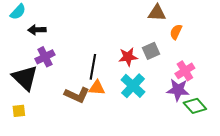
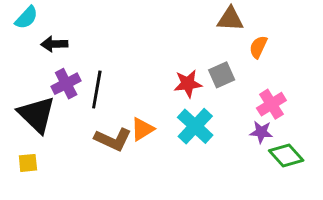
black line: (93, 67) -> (97, 90), moved
orange triangle: (97, 88) -> (142, 129), turned -36
purple star: (178, 90) -> (261, 132), size x0.7

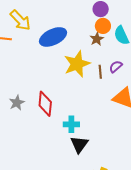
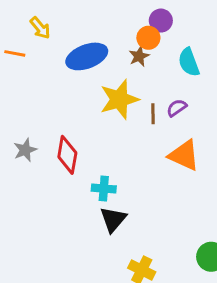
yellow arrow: (20, 20) -> (40, 28), size x0.7
orange circle: (103, 26) -> (148, 38), moved
brown star: (97, 39) -> (139, 56), moved

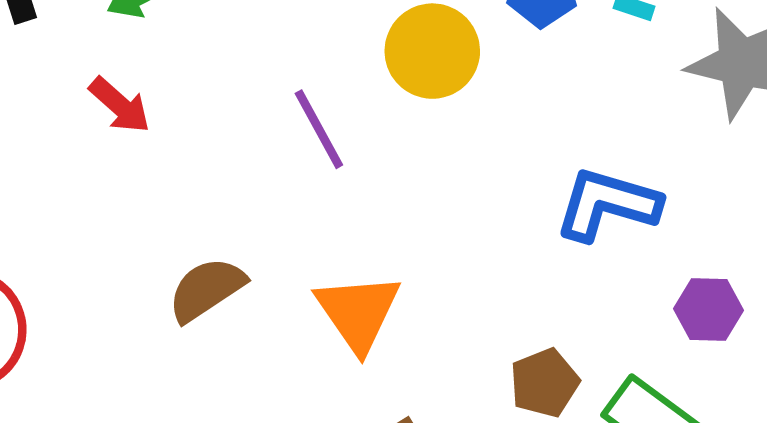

..............................

Omit the pictures. Output every record above word for word.

• WRITTEN RESPONSE
black line: (93, 67) -> (97, 90), moved
orange triangle: (97, 88) -> (142, 129), turned -36
purple star: (178, 90) -> (261, 132), size x0.7

yellow arrow: (20, 20) -> (40, 28), size x0.7
orange circle: (103, 26) -> (148, 38), moved
brown star: (97, 39) -> (139, 56), moved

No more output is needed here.